Object correspondence data

((

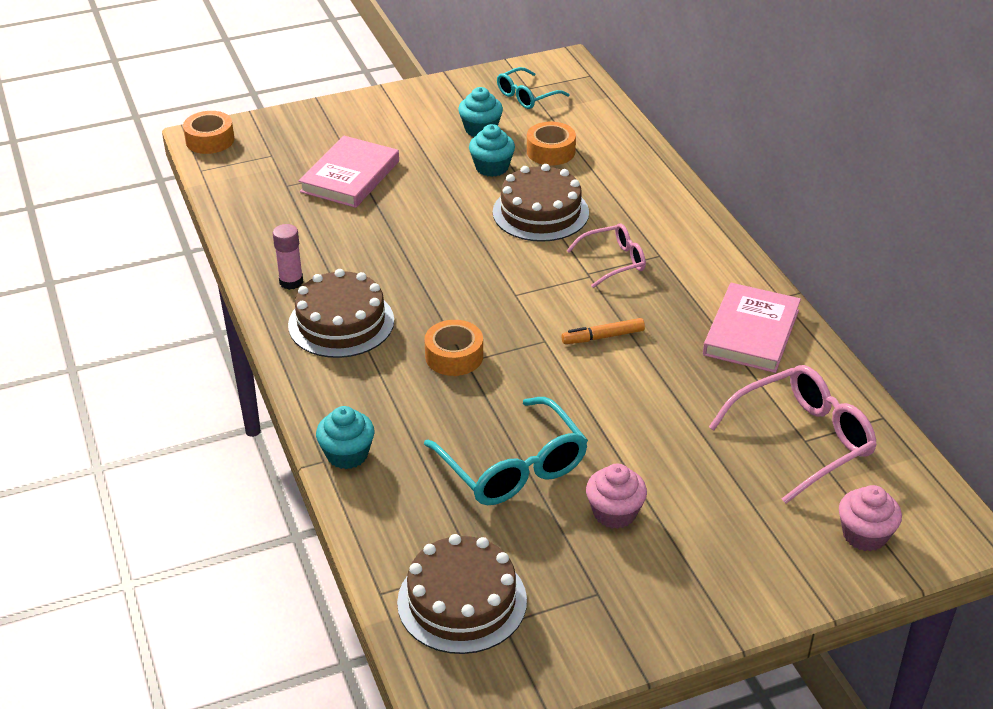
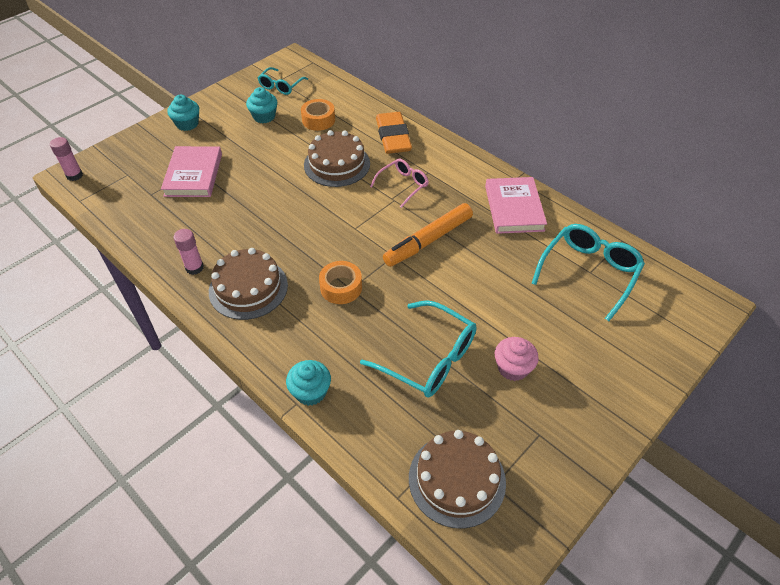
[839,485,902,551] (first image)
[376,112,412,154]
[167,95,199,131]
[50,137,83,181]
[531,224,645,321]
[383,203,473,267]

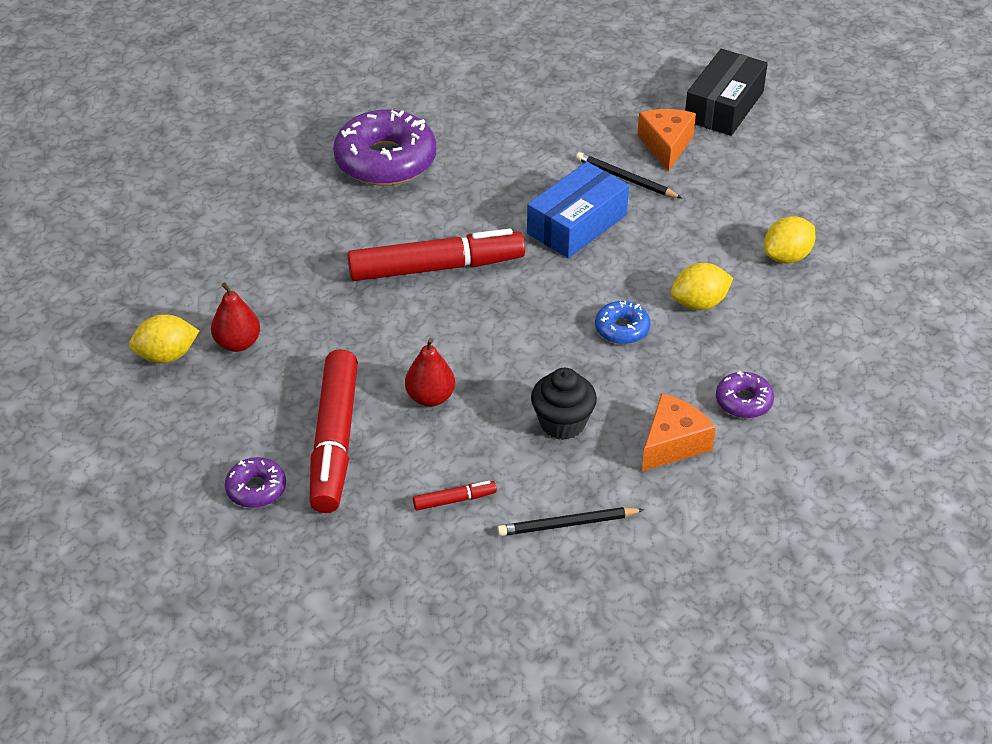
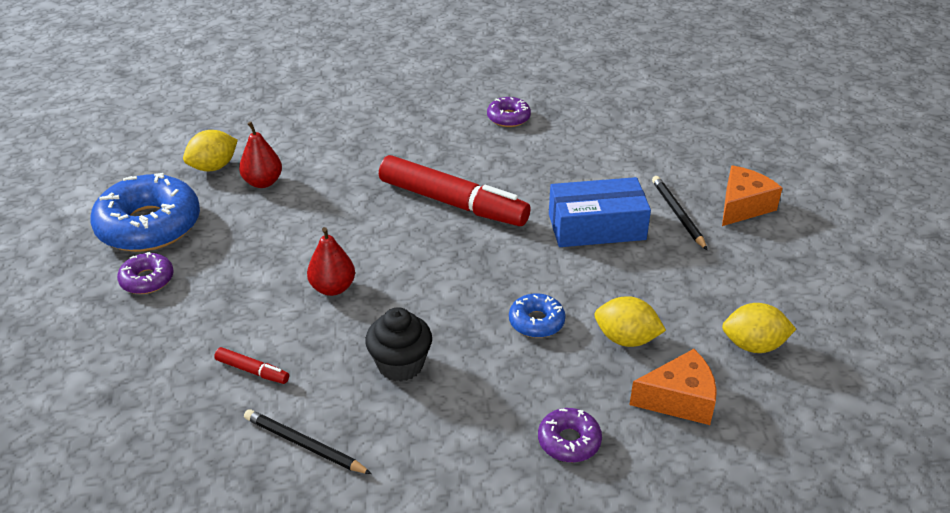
[309,349,358,513] (first image)
[685,49,768,136] (first image)
[90,173,200,252]
[630,349,717,425]
[183,130,238,171]
[487,97,531,127]

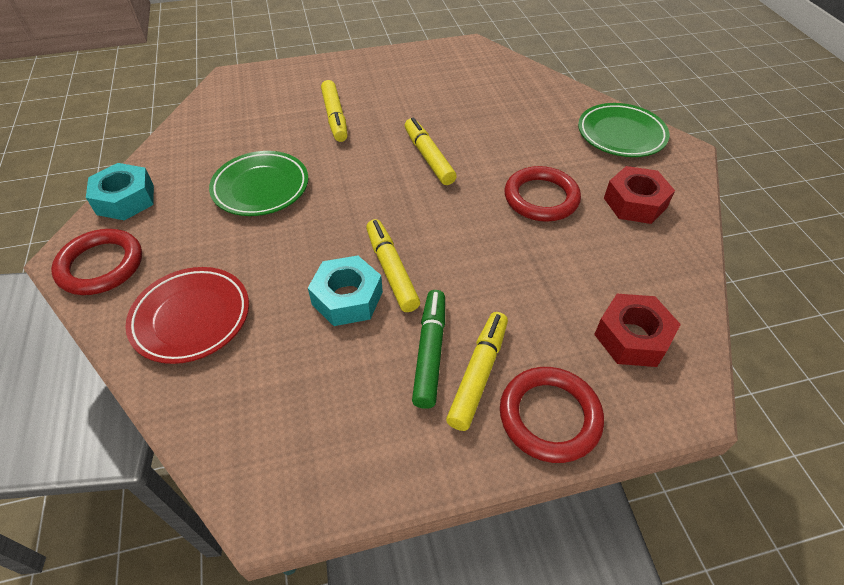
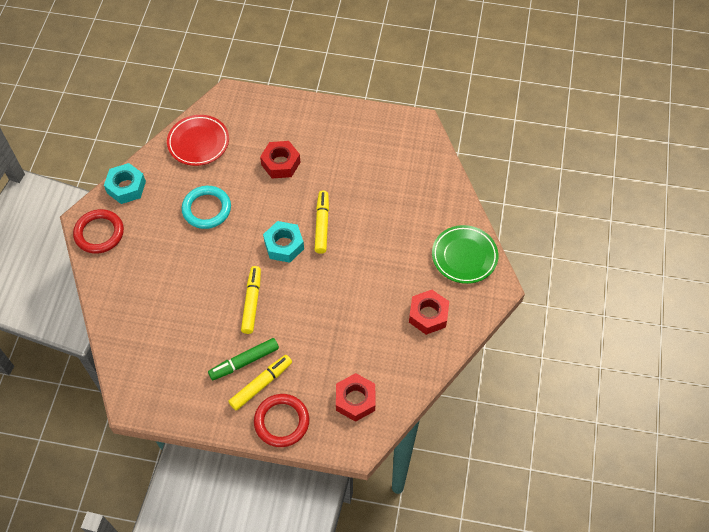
[505,166,581,222] (first image)
[167,115,229,166]
[263,221,304,263]
[182,186,231,229]
[260,141,300,179]
[208,338,279,380]

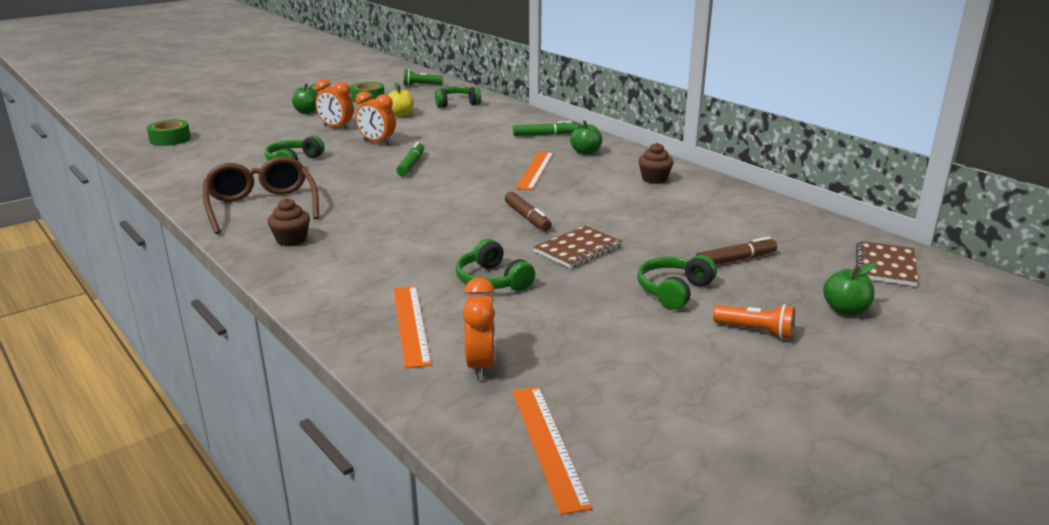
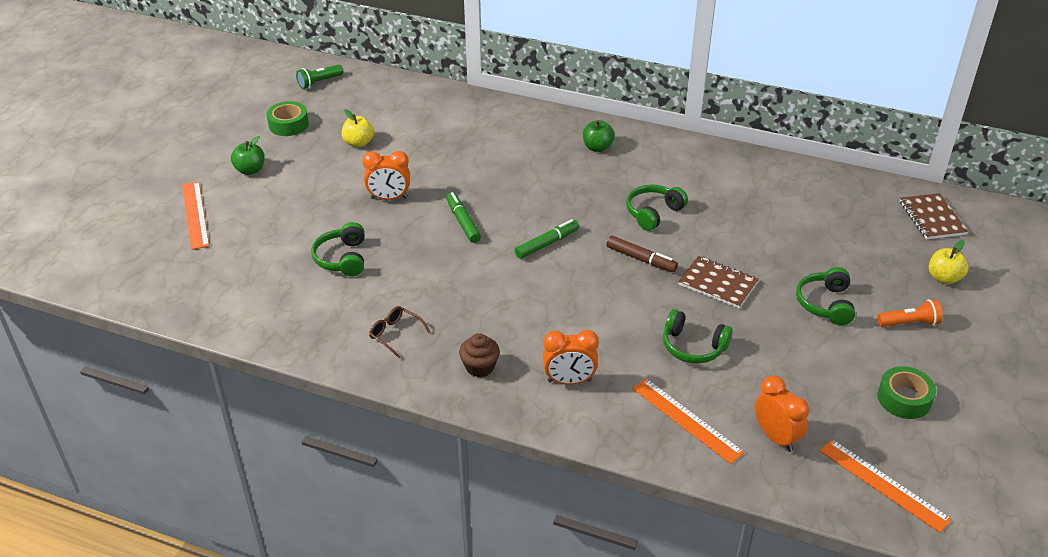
[638,143,674,184] (first image)
[695,237,777,265] (first image)
[878,366,936,419]
[543,330,599,385]
[626,184,688,231]
[515,219,579,259]
[182,181,209,250]
[929,240,968,284]
[678,256,759,308]
[369,306,431,359]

))

### [Required action]
Above are the records; repeat them all exactly, without the pictures.

### [Result of this task]
[839,485,902,551] (first image)
[376,112,412,154]
[167,95,199,131]
[50,137,83,181]
[531,224,645,321]
[383,203,473,267]

[309,349,358,513] (first image)
[685,49,768,136] (first image)
[90,173,200,252]
[630,349,717,425]
[183,130,238,171]
[487,97,531,127]

[505,166,581,222] (first image)
[167,115,229,166]
[263,221,304,263]
[182,186,231,229]
[260,141,300,179]
[208,338,279,380]

[638,143,674,184] (first image)
[695,237,777,265] (first image)
[878,366,936,419]
[543,330,599,385]
[626,184,688,231]
[515,219,579,259]
[182,181,209,250]
[929,240,968,284]
[678,256,759,308]
[369,306,431,359]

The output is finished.